Before-and-after change records:
+ + +

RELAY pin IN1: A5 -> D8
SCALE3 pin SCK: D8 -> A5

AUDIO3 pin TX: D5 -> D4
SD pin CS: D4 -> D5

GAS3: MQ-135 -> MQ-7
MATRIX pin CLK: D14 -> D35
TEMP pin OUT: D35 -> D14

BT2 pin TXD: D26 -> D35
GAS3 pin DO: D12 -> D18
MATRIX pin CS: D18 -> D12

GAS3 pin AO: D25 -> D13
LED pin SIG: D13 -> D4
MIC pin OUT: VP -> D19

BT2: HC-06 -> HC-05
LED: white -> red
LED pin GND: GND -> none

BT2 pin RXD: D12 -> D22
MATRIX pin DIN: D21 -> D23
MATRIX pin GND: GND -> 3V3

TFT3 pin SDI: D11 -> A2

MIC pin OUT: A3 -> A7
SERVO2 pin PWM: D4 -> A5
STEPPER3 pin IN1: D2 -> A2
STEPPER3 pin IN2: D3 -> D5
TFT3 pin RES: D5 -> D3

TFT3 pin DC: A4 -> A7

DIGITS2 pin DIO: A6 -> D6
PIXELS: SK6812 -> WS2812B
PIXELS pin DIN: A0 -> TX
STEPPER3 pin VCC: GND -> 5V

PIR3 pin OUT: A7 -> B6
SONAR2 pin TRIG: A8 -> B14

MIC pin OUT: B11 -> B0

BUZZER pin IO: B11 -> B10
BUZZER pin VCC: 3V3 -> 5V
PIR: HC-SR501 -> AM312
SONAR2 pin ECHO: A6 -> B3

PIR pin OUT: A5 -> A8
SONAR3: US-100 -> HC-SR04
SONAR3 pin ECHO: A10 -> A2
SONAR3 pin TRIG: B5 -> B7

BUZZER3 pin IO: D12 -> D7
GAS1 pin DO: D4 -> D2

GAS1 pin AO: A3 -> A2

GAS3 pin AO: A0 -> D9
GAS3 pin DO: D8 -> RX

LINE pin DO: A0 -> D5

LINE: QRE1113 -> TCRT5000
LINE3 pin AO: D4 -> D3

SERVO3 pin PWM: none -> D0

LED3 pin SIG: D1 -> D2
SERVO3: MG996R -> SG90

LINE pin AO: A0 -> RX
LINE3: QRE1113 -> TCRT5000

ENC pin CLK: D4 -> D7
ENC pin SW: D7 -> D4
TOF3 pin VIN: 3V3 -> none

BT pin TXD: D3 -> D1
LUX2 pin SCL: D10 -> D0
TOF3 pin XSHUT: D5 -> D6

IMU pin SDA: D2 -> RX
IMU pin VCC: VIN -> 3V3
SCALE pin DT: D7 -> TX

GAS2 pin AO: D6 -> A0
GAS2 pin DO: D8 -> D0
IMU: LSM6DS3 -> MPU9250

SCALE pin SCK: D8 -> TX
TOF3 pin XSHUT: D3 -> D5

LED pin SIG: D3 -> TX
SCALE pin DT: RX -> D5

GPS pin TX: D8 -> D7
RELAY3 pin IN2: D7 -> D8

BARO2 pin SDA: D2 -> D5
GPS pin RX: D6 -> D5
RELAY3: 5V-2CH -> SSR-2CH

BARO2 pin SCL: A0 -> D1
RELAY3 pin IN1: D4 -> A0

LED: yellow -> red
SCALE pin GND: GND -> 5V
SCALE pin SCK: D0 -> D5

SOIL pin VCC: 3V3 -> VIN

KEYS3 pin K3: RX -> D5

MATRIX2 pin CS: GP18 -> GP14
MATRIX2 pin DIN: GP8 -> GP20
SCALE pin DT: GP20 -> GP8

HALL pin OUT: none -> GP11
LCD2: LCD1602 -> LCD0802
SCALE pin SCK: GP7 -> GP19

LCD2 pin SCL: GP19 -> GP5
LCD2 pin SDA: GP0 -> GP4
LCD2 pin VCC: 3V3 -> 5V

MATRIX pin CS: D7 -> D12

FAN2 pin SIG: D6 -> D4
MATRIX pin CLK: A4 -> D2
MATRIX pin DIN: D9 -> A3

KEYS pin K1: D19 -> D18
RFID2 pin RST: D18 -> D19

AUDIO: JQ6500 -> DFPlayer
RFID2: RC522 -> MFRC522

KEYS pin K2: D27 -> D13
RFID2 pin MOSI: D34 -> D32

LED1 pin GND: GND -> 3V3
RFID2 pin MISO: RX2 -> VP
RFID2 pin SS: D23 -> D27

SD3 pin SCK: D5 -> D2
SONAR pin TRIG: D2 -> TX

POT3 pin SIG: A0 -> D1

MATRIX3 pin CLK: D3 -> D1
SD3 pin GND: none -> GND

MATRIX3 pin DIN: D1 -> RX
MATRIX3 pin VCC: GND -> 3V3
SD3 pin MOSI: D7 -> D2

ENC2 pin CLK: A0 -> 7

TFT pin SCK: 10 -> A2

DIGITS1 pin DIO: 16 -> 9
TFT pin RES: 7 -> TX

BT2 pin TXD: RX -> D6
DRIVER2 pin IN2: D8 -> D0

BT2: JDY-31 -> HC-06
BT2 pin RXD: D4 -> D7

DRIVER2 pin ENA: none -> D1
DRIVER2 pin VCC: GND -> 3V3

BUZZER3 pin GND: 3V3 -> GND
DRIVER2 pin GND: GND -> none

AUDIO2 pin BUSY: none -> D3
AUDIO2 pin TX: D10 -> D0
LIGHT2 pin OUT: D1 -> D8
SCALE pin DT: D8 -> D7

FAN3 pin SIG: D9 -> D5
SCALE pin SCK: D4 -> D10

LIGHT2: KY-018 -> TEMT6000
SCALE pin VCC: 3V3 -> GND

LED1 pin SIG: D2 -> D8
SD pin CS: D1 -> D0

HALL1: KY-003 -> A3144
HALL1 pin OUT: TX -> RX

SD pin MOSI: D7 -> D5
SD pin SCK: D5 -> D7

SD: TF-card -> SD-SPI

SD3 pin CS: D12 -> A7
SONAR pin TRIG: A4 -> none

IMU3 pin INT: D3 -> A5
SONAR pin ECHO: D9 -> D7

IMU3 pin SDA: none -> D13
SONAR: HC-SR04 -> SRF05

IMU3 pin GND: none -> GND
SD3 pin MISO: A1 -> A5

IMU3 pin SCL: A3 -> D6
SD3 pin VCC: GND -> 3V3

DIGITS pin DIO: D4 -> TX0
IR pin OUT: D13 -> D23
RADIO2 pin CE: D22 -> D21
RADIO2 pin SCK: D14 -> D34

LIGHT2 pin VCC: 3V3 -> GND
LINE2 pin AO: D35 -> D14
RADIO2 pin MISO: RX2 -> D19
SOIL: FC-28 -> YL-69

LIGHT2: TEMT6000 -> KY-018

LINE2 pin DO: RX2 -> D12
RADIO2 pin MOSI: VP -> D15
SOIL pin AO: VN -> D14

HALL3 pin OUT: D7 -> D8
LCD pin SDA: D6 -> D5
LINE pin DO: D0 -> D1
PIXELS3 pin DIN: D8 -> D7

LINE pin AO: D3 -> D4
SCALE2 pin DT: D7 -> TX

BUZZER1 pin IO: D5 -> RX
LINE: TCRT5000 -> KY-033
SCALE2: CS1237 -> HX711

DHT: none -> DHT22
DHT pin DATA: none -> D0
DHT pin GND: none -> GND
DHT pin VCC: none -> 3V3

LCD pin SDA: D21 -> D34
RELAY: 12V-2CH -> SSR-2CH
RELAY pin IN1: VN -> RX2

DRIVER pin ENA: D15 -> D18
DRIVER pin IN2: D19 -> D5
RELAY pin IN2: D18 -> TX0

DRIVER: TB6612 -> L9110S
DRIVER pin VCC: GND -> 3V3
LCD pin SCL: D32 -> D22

+ + +

ABOUT THIS EXERCISE:
Of the lines above, output exactly those from the line bearing "SD pin MOSI: D7 -> D5" through the line bearing "SD3 pin MISO: A1 -> A5", inclusive.

RESPONSE TO THE EXERCISE:
SD pin MOSI: D7 -> D5
SD pin SCK: D5 -> D7

SD: TF-card -> SD-SPI

SD3 pin CS: D12 -> A7
SONAR pin TRIG: A4 -> none

IMU3 pin INT: D3 -> A5
SONAR pin ECHO: D9 -> D7

IMU3 pin SDA: none -> D13
SONAR: HC-SR04 -> SRF05

IMU3 pin GND: none -> GND
SD3 pin MISO: A1 -> A5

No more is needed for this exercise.